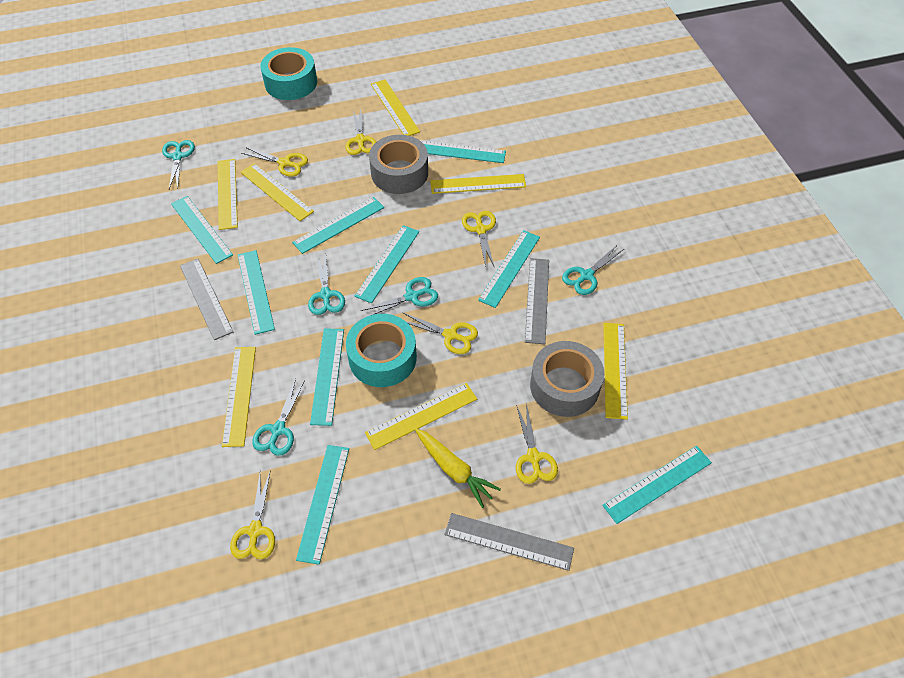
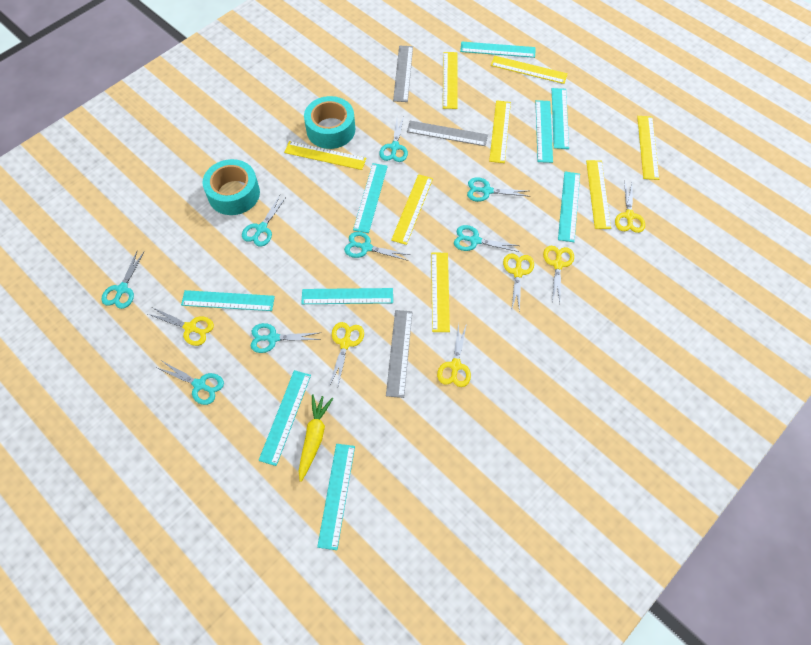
grey tape: 2 -> 0
turquoise scissors: 5 -> 8
yellow ruler: 7 -> 8

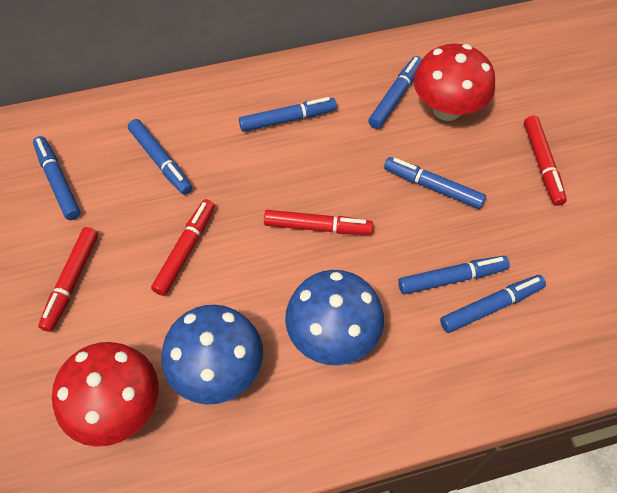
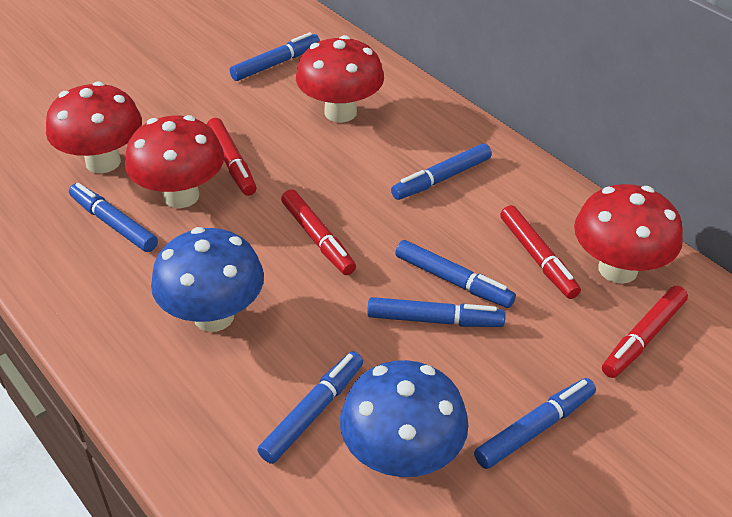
red mushroom: 2 -> 4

________

■ **TASK OBJECTIVE**: Write out the material exactly as it stands, omitting every picture.

■ **RESULT OF THIS EXERCISE**:
grey tape: 2 -> 0
turquoise scissors: 5 -> 8
yellow ruler: 7 -> 8

red mushroom: 2 -> 4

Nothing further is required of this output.